Instructions to follow:
The output has to be the full set of records, reproduced exactly, minus any picture.

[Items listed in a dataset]
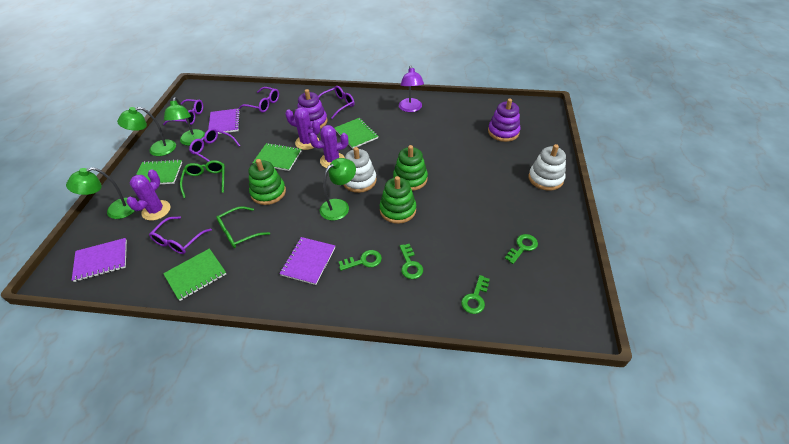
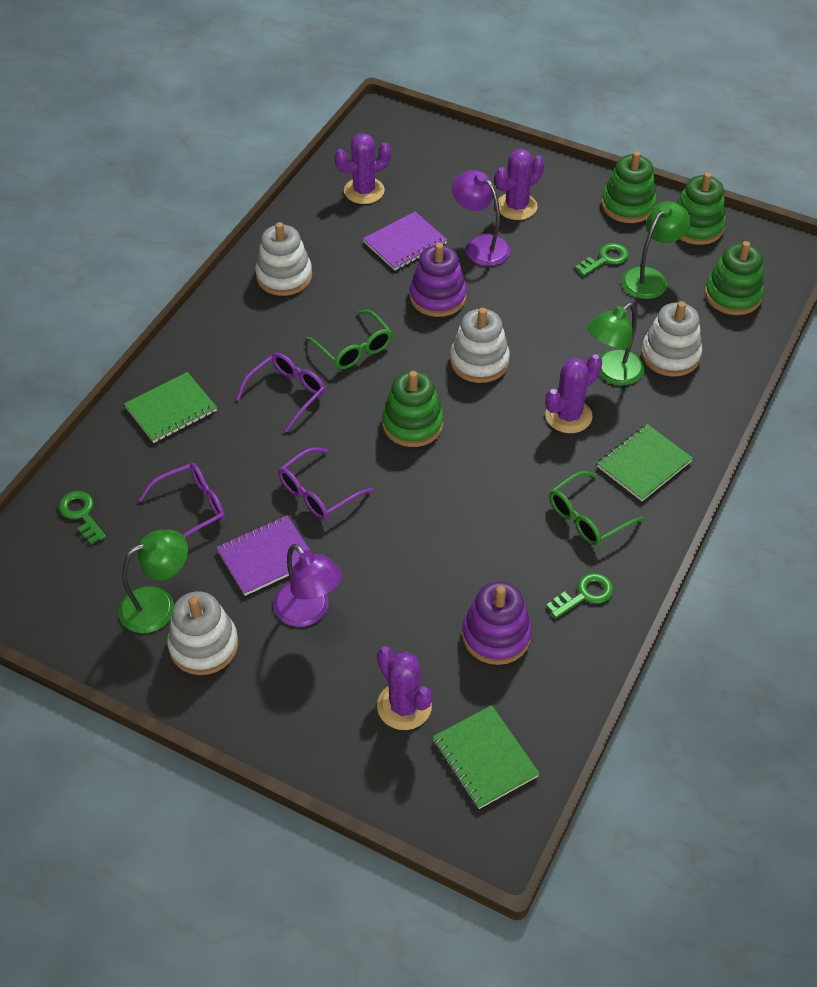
green key: 4 -> 3
green lamp: 4 -> 3
green notebook: 4 -> 3
green stacking toy: 3 -> 4
purple cactus: 3 -> 4
purple glasses: 5 -> 3
purple lamp: 1 -> 2
purple notebook: 3 -> 2
white stacking toy: 2 -> 4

Exercise result:
green key: 4 -> 3
green lamp: 4 -> 3
green notebook: 4 -> 3
green stacking toy: 3 -> 4
purple cactus: 3 -> 4
purple glasses: 5 -> 3
purple lamp: 1 -> 2
purple notebook: 3 -> 2
white stacking toy: 2 -> 4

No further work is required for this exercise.